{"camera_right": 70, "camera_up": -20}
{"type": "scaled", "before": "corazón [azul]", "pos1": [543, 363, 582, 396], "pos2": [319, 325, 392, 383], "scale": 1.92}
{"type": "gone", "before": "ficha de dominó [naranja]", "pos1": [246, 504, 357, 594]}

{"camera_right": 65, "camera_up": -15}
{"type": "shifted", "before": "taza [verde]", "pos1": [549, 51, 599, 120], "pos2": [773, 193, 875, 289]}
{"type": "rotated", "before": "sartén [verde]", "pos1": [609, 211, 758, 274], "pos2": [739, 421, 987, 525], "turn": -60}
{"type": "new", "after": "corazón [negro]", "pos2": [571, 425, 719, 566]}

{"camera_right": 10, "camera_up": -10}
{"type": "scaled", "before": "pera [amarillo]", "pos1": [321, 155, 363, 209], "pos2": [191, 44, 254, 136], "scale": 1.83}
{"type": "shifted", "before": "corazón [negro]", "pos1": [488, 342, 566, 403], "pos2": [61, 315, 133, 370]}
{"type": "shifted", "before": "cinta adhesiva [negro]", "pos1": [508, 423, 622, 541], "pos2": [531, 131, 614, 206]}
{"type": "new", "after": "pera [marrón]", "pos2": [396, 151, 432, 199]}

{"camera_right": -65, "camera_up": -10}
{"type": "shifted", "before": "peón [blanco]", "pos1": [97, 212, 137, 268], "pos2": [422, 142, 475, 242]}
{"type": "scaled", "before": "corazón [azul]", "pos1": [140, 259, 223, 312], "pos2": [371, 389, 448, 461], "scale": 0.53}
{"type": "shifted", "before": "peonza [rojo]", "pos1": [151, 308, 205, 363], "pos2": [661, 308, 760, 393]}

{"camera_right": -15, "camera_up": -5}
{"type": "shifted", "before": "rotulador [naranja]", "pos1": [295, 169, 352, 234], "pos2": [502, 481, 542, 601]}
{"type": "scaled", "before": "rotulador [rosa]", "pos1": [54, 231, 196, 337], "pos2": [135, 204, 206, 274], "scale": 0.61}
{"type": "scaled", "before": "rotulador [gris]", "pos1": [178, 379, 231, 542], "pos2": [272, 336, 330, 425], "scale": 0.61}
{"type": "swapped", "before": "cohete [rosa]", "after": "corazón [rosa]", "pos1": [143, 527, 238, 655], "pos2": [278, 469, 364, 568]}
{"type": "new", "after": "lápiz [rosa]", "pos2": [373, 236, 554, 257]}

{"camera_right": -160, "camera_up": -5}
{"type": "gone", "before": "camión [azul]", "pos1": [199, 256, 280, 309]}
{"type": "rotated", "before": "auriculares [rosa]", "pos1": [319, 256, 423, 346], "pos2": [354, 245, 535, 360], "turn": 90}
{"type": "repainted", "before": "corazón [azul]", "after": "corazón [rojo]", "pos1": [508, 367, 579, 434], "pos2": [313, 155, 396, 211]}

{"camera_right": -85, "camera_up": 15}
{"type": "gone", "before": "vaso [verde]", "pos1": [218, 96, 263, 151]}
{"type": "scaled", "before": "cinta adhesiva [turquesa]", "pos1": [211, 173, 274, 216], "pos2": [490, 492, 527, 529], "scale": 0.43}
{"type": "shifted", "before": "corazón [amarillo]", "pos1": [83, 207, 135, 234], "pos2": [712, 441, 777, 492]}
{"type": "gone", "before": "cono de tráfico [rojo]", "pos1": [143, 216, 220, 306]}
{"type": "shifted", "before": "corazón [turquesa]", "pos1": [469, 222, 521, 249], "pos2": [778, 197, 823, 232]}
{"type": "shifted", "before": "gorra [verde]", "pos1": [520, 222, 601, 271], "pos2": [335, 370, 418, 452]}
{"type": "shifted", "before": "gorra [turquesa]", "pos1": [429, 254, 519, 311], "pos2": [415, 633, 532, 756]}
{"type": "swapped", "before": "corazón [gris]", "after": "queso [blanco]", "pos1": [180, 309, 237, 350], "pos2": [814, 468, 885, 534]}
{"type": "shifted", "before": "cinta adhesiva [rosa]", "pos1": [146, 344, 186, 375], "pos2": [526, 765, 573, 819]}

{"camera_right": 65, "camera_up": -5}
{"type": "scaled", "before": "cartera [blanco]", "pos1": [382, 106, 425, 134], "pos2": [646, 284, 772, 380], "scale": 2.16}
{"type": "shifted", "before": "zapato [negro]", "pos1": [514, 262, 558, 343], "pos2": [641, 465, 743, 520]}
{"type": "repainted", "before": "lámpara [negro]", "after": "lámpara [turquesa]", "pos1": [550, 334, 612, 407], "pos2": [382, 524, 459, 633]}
★ ★ ★ ★
ACTIVITY
The full set of records must be transcribed character for character.

SOLUTION TO THIS TASK
{"camera_right": 70, "camera_up": -20}
{"type": "scaled", "before": "corazón [azul]", "pos1": [543, 363, 582, 396], "pos2": [319, 325, 392, 383], "scale": 1.92}
{"type": "gone", "before": "ficha de dominó [naranja]", "pos1": [246, 504, 357, 594]}

{"camera_right": 65, "camera_up": -15}
{"type": "shifted", "before": "taza [verde]", "pos1": [549, 51, 599, 120], "pos2": [773, 193, 875, 289]}
{"type": "rotated", "before": "sartén [verde]", "pos1": [609, 211, 758, 274], "pos2": [739, 421, 987, 525], "turn": -60}
{"type": "new", "after": "corazón [negro]", "pos2": [571, 425, 719, 566]}

{"camera_right": 10, "camera_up": -10}
{"type": "scaled", "before": "pera [amarillo]", "pos1": [321, 155, 363, 209], "pos2": [191, 44, 254, 136], "scale": 1.83}
{"type": "shifted", "before": "corazón [negro]", "pos1": [488, 342, 566, 403], "pos2": [61, 315, 133, 370]}
{"type": "shifted", "before": "cinta adhesiva [negro]", "pos1": [508, 423, 622, 541], "pos2": [531, 131, 614, 206]}
{"type": "new", "after": "pera [marrón]", "pos2": [396, 151, 432, 199]}

{"camera_right": -65, "camera_up": -10}
{"type": "shifted", "before": "peón [blanco]", "pos1": [97, 212, 137, 268], "pos2": [422, 142, 475, 242]}
{"type": "scaled", "before": "corazón [azul]", "pos1": [140, 259, 223, 312], "pos2": [371, 389, 448, 461], "scale": 0.53}
{"type": "shifted", "before": "peonza [rojo]", "pos1": [151, 308, 205, 363], "pos2": [661, 308, 760, 393]}

{"camera_right": -15, "camera_up": -5}
{"type": "shifted", "before": "rotulador [naranja]", "pos1": [295, 169, 352, 234], "pos2": [502, 481, 542, 601]}
{"type": "scaled", "before": "rotulador [rosa]", "pos1": [54, 231, 196, 337], "pos2": [135, 204, 206, 274], "scale": 0.61}
{"type": "scaled", "before": "rotulador [gris]", "pos1": [178, 379, 231, 542], "pos2": [272, 336, 330, 425], "scale": 0.61}
{"type": "swapped", "before": "cohete [rosa]", "after": "corazón [rosa]", "pos1": [143, 527, 238, 655], "pos2": [278, 469, 364, 568]}
{"type": "new", "after": "lápiz [rosa]", "pos2": [373, 236, 554, 257]}

{"camera_right": -160, "camera_up": -5}
{"type": "gone", "before": "camión [azul]", "pos1": [199, 256, 280, 309]}
{"type": "rotated", "before": "auriculares [rosa]", "pos1": [319, 256, 423, 346], "pos2": [354, 245, 535, 360], "turn": 90}
{"type": "repainted", "before": "corazón [azul]", "after": "corazón [rojo]", "pos1": [508, 367, 579, 434], "pos2": [313, 155, 396, 211]}

{"camera_right": -85, "camera_up": 15}
{"type": "gone", "before": "vaso [verde]", "pos1": [218, 96, 263, 151]}
{"type": "scaled", "before": "cinta adhesiva [turquesa]", "pos1": [211, 173, 274, 216], "pos2": [490, 492, 527, 529], "scale": 0.43}
{"type": "shifted", "before": "corazón [amarillo]", "pos1": [83, 207, 135, 234], "pos2": [712, 441, 777, 492]}
{"type": "gone", "before": "cono de tráfico [rojo]", "pos1": [143, 216, 220, 306]}
{"type": "shifted", "before": "corazón [turquesa]", "pos1": [469, 222, 521, 249], "pos2": [778, 197, 823, 232]}
{"type": "shifted", "before": "gorra [verde]", "pos1": [520, 222, 601, 271], "pos2": [335, 370, 418, 452]}
{"type": "shifted", "before": "gorra [turquesa]", "pos1": [429, 254, 519, 311], "pos2": [415, 633, 532, 756]}
{"type": "swapped", "before": "corazón [gris]", "after": "queso [blanco]", "pos1": [180, 309, 237, 350], "pos2": [814, 468, 885, 534]}
{"type": "shifted", "before": "cinta adhesiva [rosa]", "pos1": [146, 344, 186, 375], "pos2": [526, 765, 573, 819]}

{"camera_right": 65, "camera_up": -5}
{"type": "scaled", "before": "cartera [blanco]", "pos1": [382, 106, 425, 134], "pos2": [646, 284, 772, 380], "scale": 2.16}
{"type": "shifted", "before": "zapato [negro]", "pos1": [514, 262, 558, 343], "pos2": [641, 465, 743, 520]}
{"type": "repainted", "before": "lámpara [negro]", "after": "lámpara [turquesa]", "pos1": [550, 334, 612, 407], "pos2": [382, 524, 459, 633]}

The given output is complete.